What you have to do: Gather all lines in the records below that include the word "DGND".

Entries shown:
════════════════
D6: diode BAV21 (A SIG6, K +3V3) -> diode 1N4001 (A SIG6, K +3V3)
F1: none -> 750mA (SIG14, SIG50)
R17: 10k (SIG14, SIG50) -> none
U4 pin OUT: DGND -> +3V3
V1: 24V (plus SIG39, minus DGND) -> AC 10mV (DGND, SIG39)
════════════════
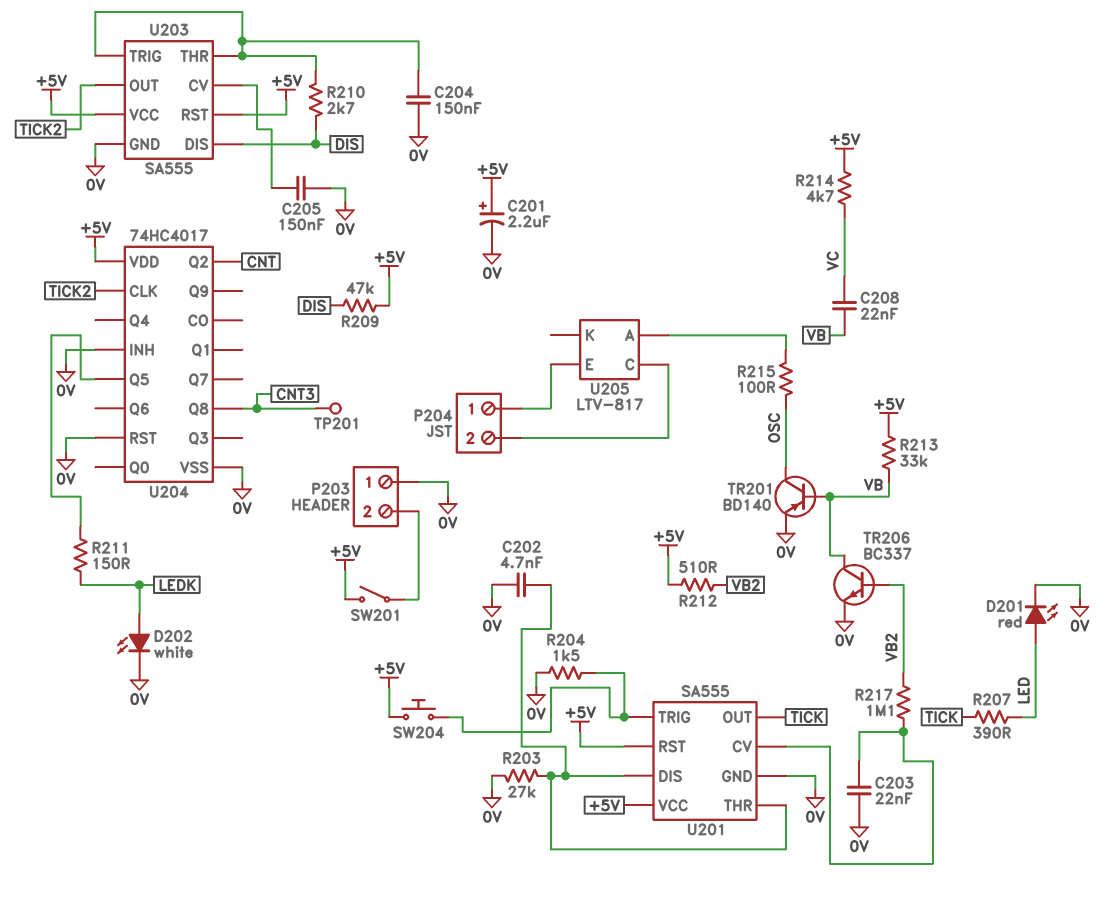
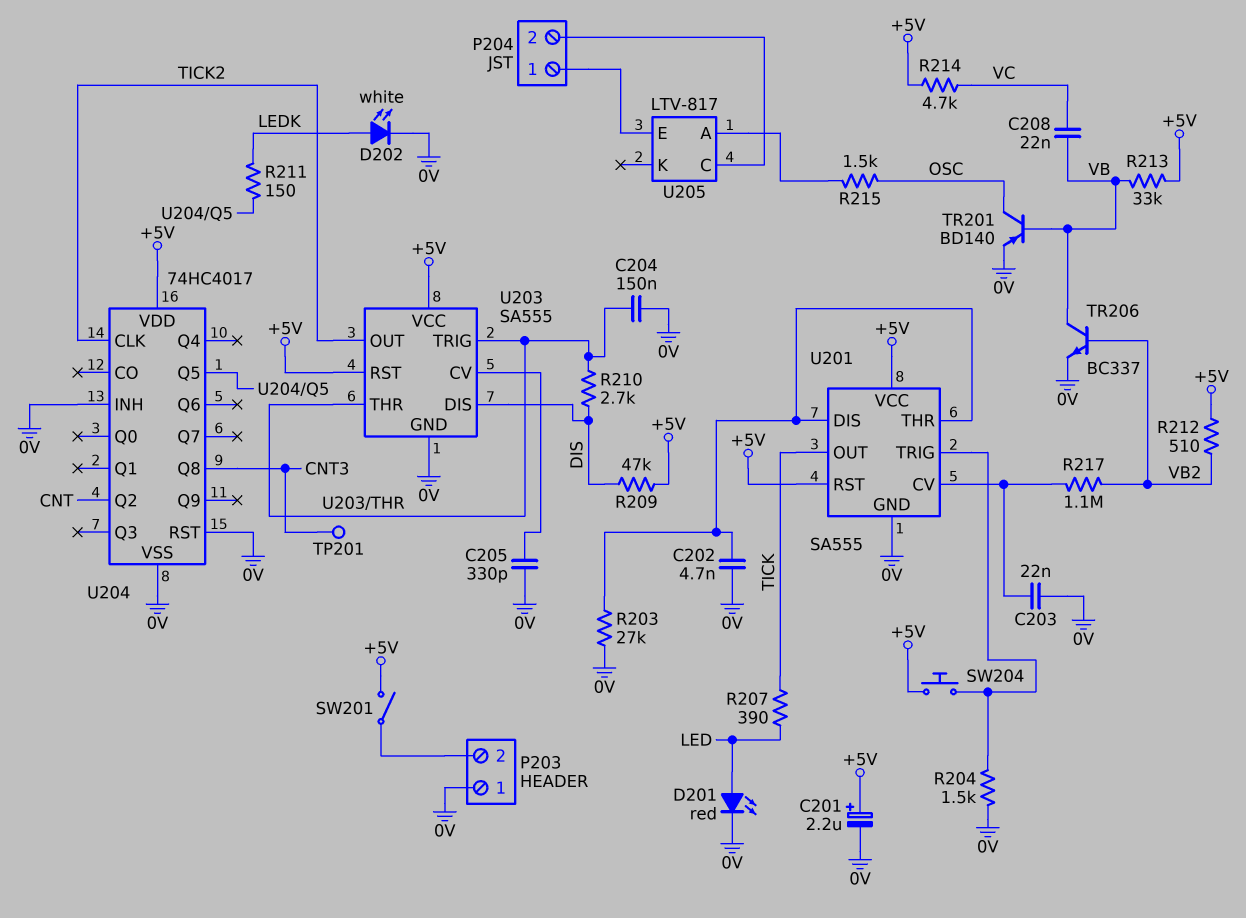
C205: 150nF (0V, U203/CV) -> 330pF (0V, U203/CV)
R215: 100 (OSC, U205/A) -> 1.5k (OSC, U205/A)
════════════════
Response to this exercise:
U4 pin OUT: DGND -> +3V3
V1: 24V (plus SIG39, minus DGND) -> AC 10mV (DGND, SIG39)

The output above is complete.